## The task
Take the records below and set down exactly the lines from the one with "(499, 347) = (407, 259): orange box -> none" to the one with "(485, 347) = (751, 321): brown lamp -> none", ends included; do not copy the pictures.

-- -- --

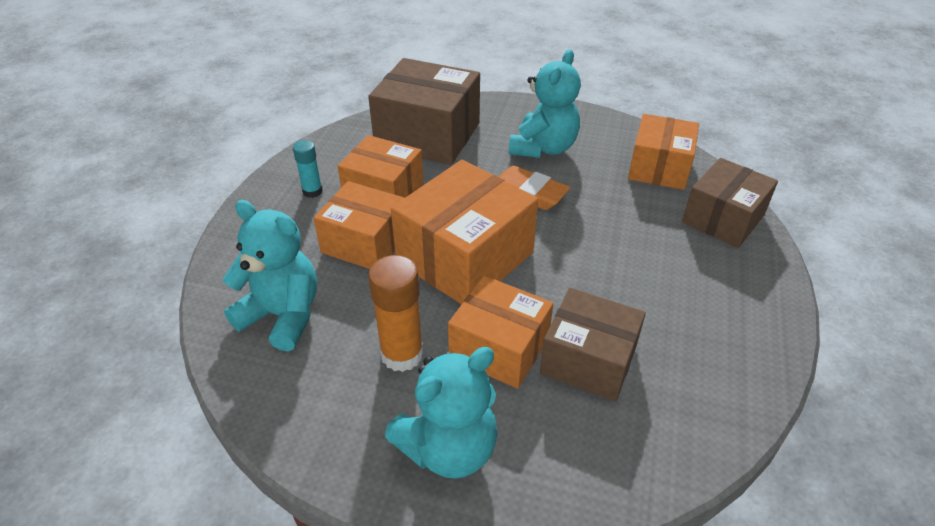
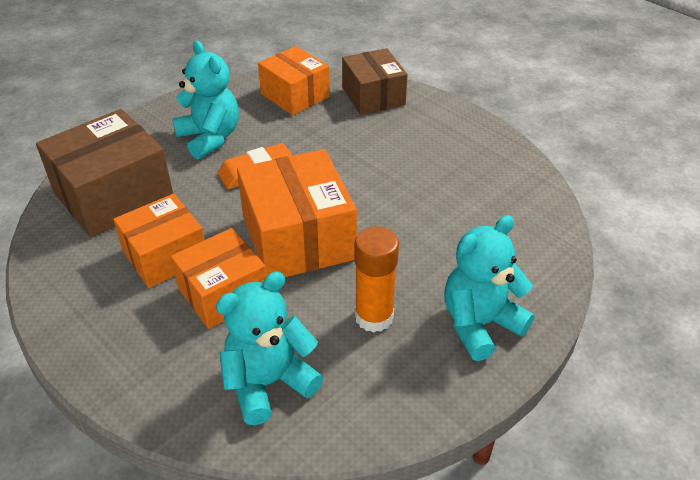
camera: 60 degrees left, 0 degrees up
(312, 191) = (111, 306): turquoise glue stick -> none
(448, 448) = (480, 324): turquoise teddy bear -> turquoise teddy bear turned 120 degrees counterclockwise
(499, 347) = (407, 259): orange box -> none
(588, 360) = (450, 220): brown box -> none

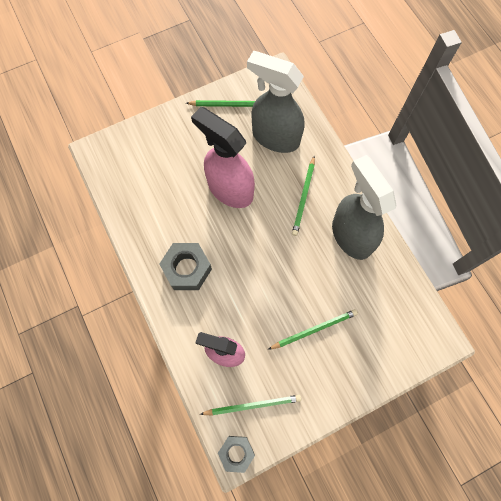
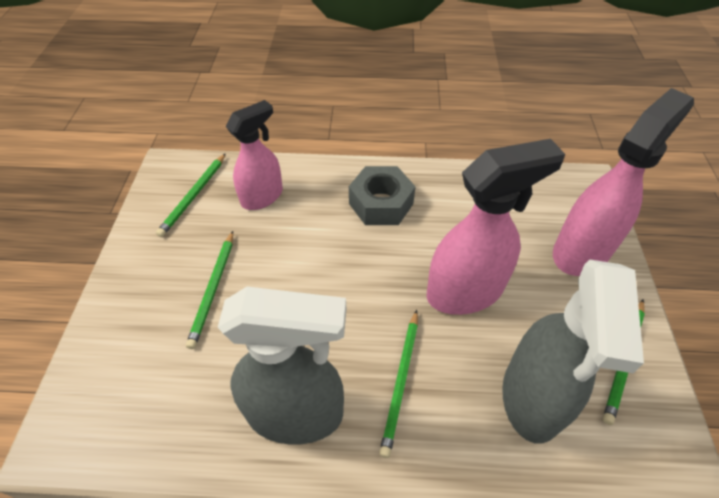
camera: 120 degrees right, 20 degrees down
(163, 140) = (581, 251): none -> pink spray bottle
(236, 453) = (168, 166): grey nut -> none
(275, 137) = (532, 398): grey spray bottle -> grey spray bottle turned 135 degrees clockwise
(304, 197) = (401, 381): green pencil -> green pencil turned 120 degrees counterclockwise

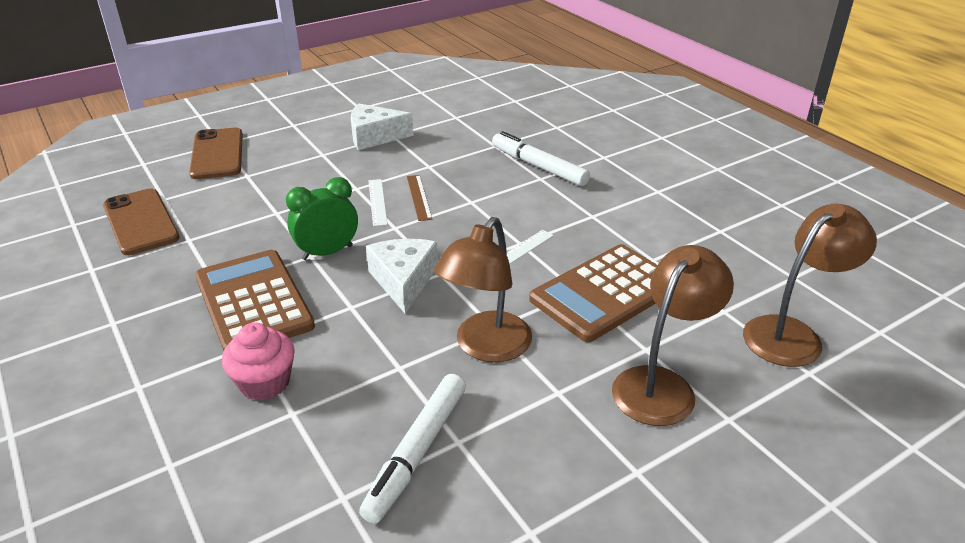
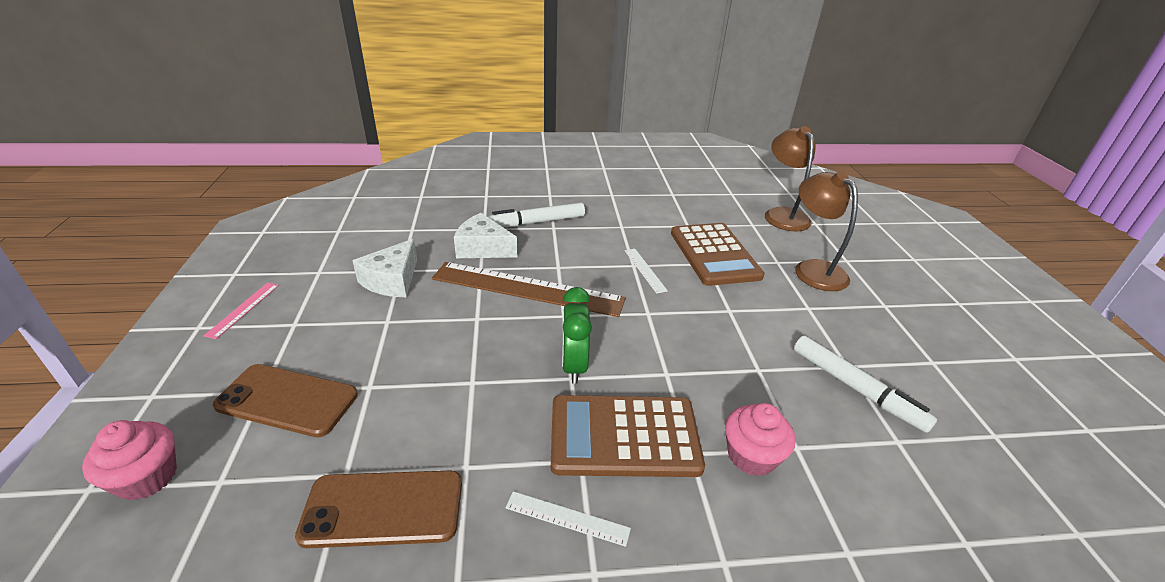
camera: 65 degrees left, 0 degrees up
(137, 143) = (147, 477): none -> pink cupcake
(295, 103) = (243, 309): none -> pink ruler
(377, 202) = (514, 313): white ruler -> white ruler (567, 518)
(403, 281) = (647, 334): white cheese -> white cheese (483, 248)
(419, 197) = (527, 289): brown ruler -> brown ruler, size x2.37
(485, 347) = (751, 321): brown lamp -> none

-- -- --

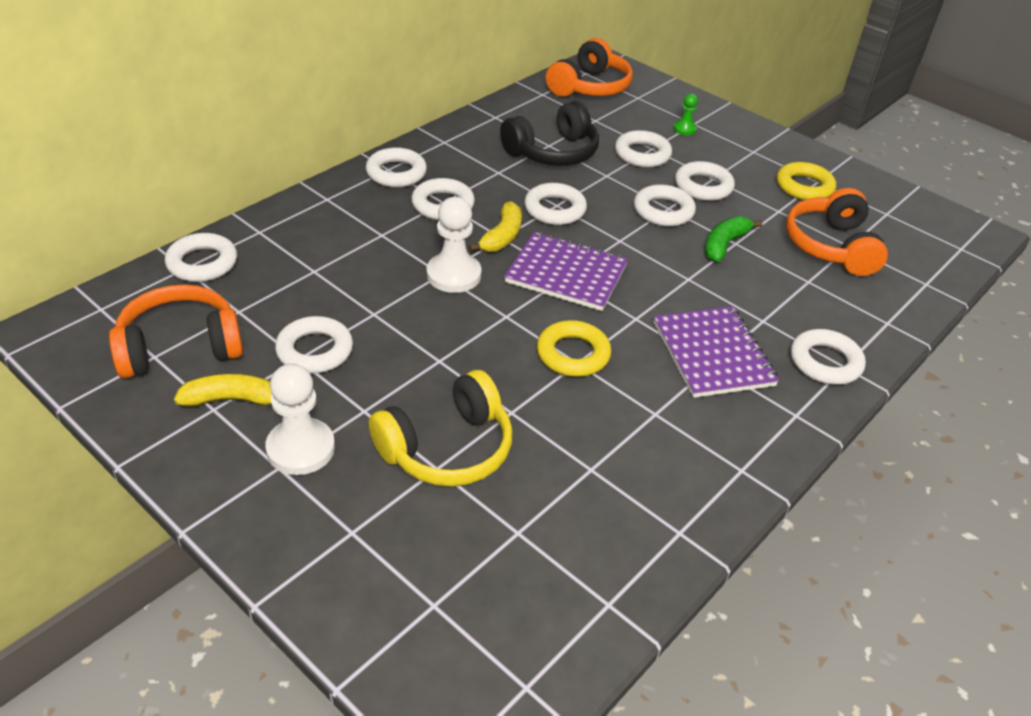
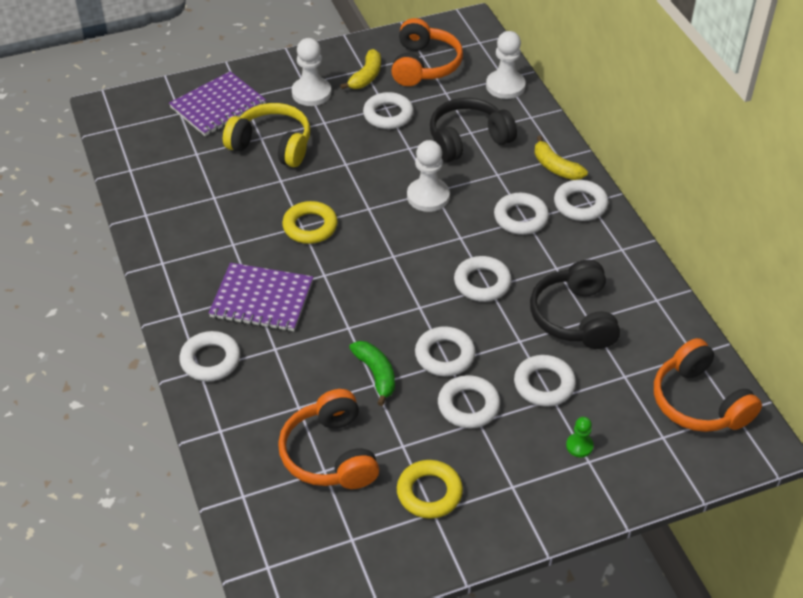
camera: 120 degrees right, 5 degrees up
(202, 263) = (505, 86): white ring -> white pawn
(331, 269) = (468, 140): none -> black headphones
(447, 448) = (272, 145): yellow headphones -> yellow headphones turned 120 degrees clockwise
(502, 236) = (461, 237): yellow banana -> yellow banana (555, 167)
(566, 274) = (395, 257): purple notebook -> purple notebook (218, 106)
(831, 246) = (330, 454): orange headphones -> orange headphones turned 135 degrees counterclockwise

-- -- --

## Reply to the exercise
(499, 347) = (407, 259): orange box -> none
(588, 360) = (450, 220): brown box -> none

camera: 120 degrees right, 20 degrees down
(163, 140) = (581, 251): none -> pink spray bottle
(236, 453) = (168, 166): grey nut -> none
(275, 137) = (532, 398): grey spray bottle -> grey spray bottle turned 135 degrees clockwise
(304, 197) = (401, 381): green pencil -> green pencil turned 120 degrees counterclockwise

camera: 65 degrees left, 0 degrees up
(137, 143) = (147, 477): none -> pink cupcake
(295, 103) = (243, 309): none -> pink ruler
(377, 202) = (514, 313): white ruler -> white ruler (567, 518)
(403, 281) = (647, 334): white cheese -> white cheese (483, 248)
(419, 197) = (527, 289): brown ruler -> brown ruler, size x2.37
(485, 347) = (751, 321): brown lamp -> none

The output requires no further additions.